» TASK TO CARRY OUT
Your output should be one number, which is how many lines in the material contain "turned".

» DATA FOR THE TASK
┌────────
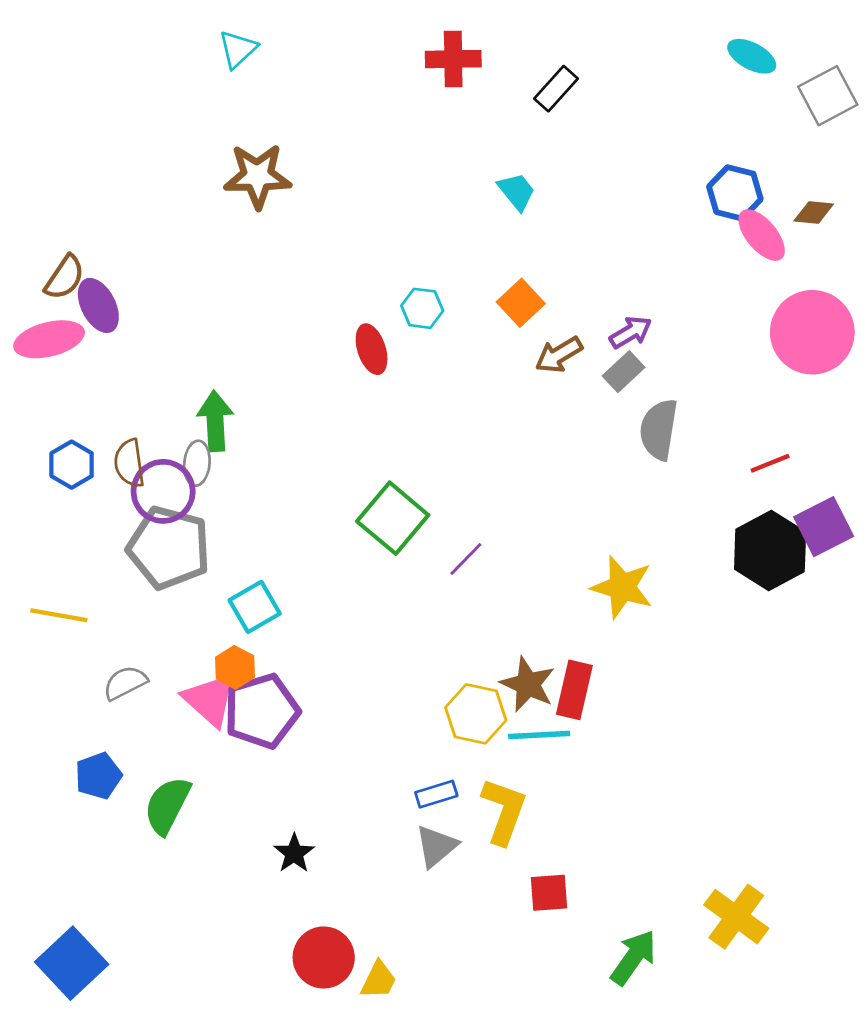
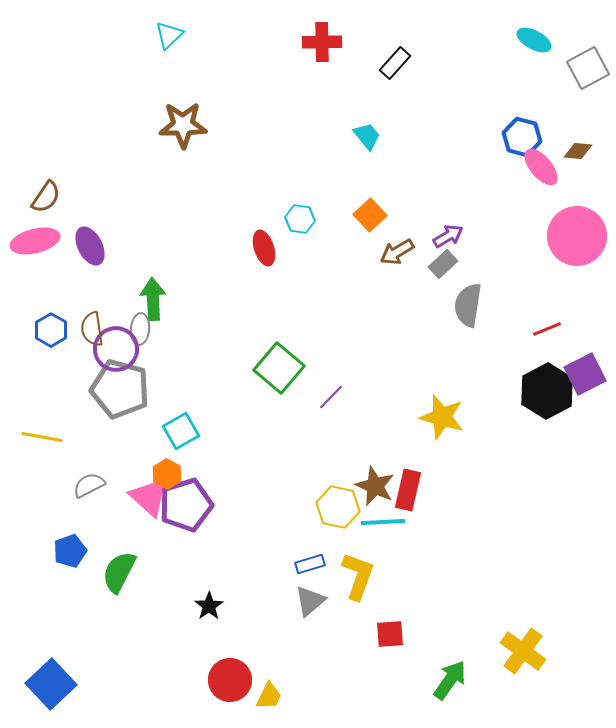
purple ellipse: (98, 305) -> (90, 246), moved

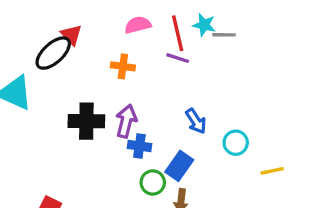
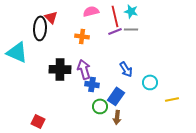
gray line: (224, 35) -> (131, 29), moved
black ellipse: (53, 53) -> (40, 28), turned -45
purple line: (178, 58) -> (115, 31), turned -40
purple arrow: (126, 121) -> (84, 69), turned -30

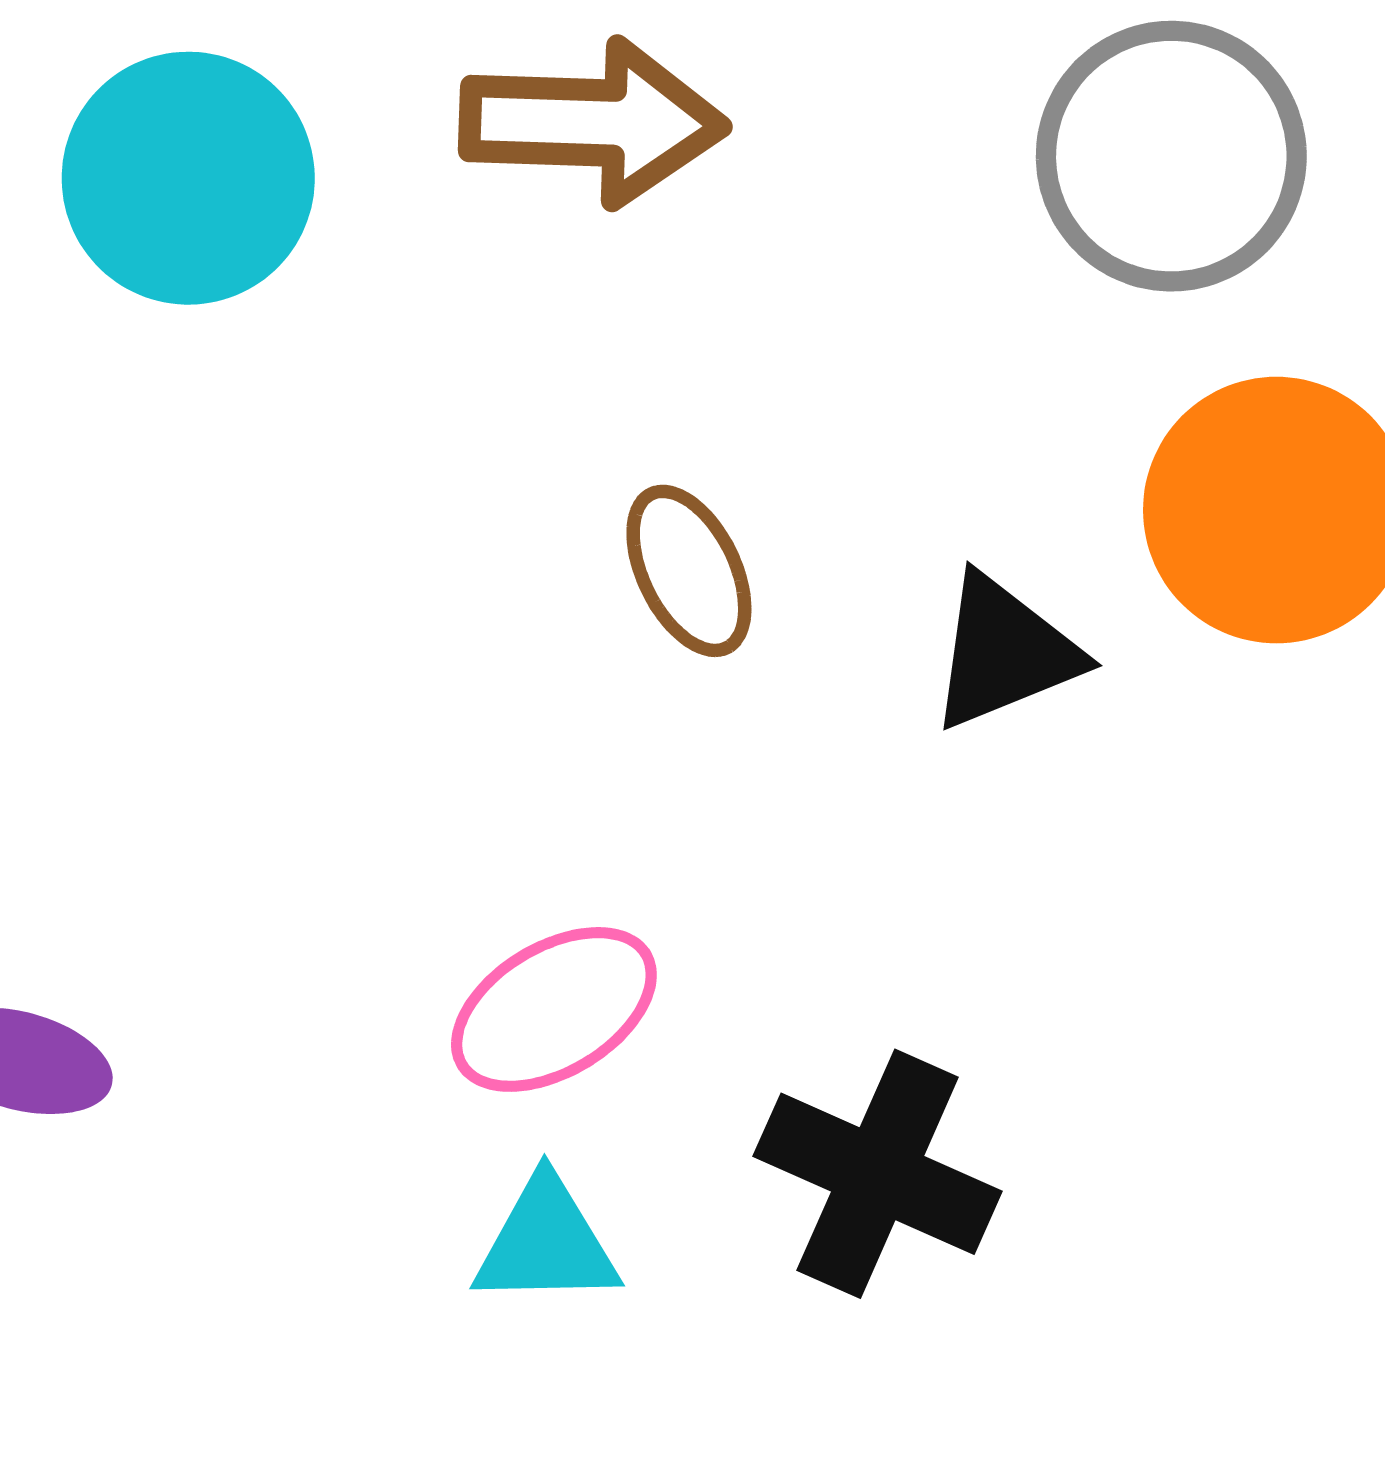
└────────
» COMPLETED EXERCISE
3